Instructions to follow: Collect every line of the material that contains the string "clef". Case counts.

################

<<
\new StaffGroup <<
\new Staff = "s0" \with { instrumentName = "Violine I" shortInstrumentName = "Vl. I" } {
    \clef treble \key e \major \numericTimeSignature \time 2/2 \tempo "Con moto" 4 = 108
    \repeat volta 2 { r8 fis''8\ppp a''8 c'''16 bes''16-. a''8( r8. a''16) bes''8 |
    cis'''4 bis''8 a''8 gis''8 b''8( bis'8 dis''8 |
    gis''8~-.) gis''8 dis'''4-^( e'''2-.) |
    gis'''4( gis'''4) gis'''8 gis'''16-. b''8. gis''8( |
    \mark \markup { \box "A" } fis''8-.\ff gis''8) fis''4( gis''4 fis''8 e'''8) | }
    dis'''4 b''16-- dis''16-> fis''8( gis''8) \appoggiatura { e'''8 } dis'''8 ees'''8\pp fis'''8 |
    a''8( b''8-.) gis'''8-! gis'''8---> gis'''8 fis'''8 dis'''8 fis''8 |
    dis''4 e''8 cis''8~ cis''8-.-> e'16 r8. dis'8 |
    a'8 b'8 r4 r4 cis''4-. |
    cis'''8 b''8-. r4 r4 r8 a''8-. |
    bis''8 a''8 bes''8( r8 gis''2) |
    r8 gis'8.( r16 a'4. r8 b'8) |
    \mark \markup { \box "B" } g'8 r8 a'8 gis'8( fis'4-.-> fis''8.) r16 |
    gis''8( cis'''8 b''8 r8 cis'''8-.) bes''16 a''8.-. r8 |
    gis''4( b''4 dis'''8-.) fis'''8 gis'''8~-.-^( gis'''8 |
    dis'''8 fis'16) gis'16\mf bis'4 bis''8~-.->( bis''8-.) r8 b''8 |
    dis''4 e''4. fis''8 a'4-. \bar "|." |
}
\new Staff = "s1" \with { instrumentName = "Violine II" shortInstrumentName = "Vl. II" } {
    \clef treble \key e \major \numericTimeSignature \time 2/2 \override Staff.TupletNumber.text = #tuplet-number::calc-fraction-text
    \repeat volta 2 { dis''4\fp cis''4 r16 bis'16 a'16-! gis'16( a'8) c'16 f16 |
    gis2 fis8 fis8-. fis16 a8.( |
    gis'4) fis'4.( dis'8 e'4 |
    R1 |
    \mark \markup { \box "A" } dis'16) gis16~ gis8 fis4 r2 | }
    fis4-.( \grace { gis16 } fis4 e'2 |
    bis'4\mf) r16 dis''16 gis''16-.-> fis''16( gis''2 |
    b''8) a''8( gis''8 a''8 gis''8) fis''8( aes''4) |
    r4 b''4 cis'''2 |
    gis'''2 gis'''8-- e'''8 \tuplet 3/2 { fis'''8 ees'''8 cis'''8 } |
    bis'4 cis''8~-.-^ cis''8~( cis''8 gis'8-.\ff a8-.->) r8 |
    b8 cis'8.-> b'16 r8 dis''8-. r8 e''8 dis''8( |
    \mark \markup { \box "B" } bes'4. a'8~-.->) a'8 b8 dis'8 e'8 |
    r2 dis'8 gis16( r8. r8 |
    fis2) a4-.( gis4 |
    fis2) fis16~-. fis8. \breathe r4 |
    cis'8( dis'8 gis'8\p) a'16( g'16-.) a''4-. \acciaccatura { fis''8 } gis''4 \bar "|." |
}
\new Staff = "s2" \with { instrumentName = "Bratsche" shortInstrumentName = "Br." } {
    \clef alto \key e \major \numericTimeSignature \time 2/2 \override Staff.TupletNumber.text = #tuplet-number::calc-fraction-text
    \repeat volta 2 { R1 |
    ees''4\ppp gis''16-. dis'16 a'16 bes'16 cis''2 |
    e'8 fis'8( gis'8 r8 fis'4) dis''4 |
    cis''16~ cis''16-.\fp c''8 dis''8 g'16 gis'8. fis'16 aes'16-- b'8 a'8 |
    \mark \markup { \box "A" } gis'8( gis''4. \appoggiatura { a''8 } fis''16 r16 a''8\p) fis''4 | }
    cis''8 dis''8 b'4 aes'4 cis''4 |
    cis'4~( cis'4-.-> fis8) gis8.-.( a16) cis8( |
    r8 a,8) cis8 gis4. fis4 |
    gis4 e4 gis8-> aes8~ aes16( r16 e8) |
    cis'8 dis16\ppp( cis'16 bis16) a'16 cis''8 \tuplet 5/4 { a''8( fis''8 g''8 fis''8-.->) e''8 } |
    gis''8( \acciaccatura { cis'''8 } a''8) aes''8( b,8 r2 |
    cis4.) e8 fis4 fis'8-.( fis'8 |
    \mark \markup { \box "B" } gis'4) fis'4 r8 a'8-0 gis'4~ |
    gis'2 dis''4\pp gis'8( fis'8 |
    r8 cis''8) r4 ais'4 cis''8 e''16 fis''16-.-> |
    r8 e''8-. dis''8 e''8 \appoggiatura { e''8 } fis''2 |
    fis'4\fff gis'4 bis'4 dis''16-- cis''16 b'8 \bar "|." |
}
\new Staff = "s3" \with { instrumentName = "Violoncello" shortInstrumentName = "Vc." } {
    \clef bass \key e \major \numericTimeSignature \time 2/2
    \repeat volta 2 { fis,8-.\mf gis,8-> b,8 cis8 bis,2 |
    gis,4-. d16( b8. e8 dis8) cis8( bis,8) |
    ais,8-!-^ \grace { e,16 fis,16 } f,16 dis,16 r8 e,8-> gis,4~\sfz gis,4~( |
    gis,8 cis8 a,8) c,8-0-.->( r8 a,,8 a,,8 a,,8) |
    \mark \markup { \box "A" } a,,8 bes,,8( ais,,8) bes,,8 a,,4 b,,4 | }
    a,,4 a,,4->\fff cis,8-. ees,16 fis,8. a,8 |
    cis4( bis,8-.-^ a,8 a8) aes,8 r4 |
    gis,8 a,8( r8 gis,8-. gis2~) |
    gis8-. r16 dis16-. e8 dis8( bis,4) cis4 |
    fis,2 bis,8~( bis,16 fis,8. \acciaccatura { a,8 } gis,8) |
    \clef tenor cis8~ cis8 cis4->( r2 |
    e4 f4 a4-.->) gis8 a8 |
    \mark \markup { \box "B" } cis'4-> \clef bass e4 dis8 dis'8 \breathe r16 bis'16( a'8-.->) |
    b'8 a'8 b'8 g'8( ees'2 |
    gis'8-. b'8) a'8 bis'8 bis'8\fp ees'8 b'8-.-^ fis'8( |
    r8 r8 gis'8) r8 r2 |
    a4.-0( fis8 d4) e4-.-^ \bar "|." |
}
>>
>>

################

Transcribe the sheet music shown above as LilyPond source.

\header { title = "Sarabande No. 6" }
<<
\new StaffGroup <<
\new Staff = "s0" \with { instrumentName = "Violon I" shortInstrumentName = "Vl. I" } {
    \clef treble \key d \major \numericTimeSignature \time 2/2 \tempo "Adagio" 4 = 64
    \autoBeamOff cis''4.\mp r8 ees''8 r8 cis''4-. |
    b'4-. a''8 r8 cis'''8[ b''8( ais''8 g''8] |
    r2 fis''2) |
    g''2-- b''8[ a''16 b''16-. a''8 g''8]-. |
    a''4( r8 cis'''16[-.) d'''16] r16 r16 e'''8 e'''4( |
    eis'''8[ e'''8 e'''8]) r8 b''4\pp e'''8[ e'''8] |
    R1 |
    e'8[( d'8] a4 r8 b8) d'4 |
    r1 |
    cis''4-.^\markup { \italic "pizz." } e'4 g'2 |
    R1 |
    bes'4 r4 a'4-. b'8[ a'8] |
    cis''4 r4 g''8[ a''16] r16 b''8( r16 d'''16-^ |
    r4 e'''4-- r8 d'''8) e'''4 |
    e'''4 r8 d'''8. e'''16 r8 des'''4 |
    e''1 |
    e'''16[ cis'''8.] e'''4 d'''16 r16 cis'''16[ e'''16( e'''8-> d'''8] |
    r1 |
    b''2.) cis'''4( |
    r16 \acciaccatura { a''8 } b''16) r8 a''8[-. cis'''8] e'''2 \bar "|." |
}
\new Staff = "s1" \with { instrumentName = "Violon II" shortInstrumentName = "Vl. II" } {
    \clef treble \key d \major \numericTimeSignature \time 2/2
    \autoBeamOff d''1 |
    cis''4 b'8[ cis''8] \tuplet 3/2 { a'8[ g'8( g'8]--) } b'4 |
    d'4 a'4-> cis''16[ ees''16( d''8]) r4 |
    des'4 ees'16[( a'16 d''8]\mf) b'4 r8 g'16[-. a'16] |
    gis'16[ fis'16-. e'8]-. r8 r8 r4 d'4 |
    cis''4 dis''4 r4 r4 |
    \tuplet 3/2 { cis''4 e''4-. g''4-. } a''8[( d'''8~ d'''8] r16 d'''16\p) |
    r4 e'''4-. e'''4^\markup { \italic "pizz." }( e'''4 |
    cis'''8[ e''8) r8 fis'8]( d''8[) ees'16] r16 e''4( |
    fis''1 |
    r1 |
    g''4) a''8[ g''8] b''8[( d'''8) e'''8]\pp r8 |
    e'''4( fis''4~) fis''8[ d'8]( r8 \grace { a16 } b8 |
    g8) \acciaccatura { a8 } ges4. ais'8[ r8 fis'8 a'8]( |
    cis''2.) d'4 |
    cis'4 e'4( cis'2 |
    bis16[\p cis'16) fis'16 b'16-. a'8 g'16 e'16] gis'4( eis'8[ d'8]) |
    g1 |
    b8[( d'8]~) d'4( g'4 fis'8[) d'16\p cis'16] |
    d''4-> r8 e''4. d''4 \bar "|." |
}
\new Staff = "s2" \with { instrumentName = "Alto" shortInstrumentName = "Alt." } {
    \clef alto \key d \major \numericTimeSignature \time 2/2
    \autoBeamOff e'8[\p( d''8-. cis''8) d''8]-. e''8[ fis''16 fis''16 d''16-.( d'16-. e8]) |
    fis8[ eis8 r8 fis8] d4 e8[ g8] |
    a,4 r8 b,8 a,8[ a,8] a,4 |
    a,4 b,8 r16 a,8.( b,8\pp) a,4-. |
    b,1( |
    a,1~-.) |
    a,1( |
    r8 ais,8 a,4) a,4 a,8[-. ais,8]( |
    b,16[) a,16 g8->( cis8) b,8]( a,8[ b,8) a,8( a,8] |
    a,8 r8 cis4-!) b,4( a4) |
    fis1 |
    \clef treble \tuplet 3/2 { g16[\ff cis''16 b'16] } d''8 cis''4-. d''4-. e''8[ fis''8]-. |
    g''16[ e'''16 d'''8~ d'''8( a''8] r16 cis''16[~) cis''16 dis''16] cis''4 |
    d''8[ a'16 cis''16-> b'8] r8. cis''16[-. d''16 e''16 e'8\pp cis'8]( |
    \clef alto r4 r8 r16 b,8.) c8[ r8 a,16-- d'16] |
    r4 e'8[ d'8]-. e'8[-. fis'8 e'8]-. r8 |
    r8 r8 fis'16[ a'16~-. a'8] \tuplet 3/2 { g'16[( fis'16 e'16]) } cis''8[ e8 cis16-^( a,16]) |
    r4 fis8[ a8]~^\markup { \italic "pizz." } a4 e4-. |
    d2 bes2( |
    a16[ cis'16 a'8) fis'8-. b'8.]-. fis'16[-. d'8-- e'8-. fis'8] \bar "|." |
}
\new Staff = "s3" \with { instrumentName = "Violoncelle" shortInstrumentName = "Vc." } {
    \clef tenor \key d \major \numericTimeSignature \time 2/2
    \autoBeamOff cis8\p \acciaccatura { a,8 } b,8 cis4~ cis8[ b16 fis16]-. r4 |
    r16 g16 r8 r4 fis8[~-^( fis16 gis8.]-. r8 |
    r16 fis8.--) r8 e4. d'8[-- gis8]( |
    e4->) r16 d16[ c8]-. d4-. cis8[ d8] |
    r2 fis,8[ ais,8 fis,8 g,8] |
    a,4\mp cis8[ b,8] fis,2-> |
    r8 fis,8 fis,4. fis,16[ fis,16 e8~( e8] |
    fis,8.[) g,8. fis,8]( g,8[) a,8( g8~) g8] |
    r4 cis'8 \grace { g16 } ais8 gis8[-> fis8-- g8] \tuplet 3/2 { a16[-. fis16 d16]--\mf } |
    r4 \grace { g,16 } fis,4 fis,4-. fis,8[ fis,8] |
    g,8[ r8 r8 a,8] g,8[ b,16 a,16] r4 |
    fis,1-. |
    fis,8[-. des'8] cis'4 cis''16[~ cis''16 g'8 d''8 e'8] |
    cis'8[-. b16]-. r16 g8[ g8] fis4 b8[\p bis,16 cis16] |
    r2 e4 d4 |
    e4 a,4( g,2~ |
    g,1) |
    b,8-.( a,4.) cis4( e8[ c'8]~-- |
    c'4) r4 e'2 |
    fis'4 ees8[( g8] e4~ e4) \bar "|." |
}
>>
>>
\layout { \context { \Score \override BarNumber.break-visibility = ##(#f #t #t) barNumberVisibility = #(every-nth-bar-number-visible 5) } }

################

Right answer:
    \clef treble \key e \major \numericTimeSignature \time 2/2 \tempo "Con moto" 4 = 108
    \clef treble \key e \major \numericTimeSignature \time 2/2 \override Staff.TupletNumber.text = #tuplet-number::calc-fraction-text
    \clef alto \key e \major \numericTimeSignature \time 2/2 \override Staff.TupletNumber.text = #tuplet-number::calc-fraction-text
    \clef bass \key e \major \numericTimeSignature \time 2/2
    \clef tenor cis8~ cis8 cis4->( r2 |
    \mark \markup { \box "B" } cis'4-> \clef bass e4 dis8 dis'8 \breathe r16 bis'16( a'8-.->) |
    \clef treble \key d \major \numericTimeSignature \time 2/2 \tempo "Adagio" 4 = 64
    \clef treble \key d \major \numericTimeSignature \time 2/2
    \clef alto \key d \major \numericTimeSignature \time 2/2
    \clef treble \tuplet 3/2 { g16[\ff cis''16 b'16] } d''8 cis''4-. d''4-. e''8[ fis''8]-. |
    \clef alto r4 r8 r16 b,8.) c8[ r8 a,16-- d'16] |
    \clef tenor \key d \major \numericTimeSignature \time 2/2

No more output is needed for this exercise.